> _WHAT YOU SHOULD DO_
In the data below, one line contains "R109: 2.2k (AUX, GND) -> none" and a later one contains "U1 pin OUT: N_4 -> none". Print both, with every line between them, exactly and alone.
---
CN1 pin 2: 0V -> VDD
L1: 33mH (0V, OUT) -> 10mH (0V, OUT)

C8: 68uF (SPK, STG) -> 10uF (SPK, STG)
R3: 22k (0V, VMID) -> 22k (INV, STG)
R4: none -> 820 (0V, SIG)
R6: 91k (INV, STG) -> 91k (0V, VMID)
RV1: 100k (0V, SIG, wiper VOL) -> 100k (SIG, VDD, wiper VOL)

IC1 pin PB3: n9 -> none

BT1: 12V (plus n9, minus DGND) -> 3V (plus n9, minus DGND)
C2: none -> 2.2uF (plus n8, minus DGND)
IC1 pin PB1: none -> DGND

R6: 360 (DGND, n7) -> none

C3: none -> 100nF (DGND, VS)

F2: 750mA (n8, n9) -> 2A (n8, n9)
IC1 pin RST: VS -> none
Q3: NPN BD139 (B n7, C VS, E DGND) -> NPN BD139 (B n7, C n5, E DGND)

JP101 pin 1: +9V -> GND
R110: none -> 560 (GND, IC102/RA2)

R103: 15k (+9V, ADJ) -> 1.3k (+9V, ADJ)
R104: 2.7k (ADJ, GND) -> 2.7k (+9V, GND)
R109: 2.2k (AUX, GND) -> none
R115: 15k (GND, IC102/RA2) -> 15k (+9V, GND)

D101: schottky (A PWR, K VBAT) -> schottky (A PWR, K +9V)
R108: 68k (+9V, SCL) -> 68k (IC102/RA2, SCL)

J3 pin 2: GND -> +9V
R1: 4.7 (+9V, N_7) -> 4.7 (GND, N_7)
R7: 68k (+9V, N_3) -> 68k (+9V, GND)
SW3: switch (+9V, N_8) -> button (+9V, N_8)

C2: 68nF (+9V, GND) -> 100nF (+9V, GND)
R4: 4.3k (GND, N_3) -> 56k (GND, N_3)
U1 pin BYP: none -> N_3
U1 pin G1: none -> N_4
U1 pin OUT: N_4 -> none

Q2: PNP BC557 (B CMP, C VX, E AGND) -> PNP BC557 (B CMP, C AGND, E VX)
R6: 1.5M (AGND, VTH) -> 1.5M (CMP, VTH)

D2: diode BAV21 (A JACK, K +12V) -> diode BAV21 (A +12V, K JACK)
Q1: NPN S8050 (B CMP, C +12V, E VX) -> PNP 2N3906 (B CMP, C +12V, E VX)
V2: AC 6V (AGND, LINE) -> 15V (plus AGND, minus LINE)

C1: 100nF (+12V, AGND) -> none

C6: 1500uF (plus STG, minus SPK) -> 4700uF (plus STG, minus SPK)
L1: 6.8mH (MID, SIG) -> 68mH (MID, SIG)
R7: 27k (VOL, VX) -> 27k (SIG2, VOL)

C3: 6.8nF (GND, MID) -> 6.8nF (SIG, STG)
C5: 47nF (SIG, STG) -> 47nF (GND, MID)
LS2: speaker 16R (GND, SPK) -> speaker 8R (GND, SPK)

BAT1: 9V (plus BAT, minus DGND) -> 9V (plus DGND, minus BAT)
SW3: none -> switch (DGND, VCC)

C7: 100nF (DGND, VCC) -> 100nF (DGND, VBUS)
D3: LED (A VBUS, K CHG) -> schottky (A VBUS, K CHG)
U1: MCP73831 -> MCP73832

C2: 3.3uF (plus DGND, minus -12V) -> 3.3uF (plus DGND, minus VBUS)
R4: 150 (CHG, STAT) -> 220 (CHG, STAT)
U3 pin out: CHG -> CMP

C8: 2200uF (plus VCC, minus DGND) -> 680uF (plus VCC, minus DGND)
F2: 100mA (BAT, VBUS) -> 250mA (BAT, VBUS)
---
> _RESPONSE TO THE EXERCISE_
R109: 2.2k (AUX, GND) -> none
R115: 15k (GND, IC102/RA2) -> 15k (+9V, GND)

D101: schottky (A PWR, K VBAT) -> schottky (A PWR, K +9V)
R108: 68k (+9V, SCL) -> 68k (IC102/RA2, SCL)

J3 pin 2: GND -> +9V
R1: 4.7 (+9V, N_7) -> 4.7 (GND, N_7)
R7: 68k (+9V, N_3) -> 68k (+9V, GND)
SW3: switch (+9V, N_8) -> button (+9V, N_8)

C2: 68nF (+9V, GND) -> 100nF (+9V, GND)
R4: 4.3k (GND, N_3) -> 56k (GND, N_3)
U1 pin BYP: none -> N_3
U1 pin G1: none -> N_4
U1 pin OUT: N_4 -> none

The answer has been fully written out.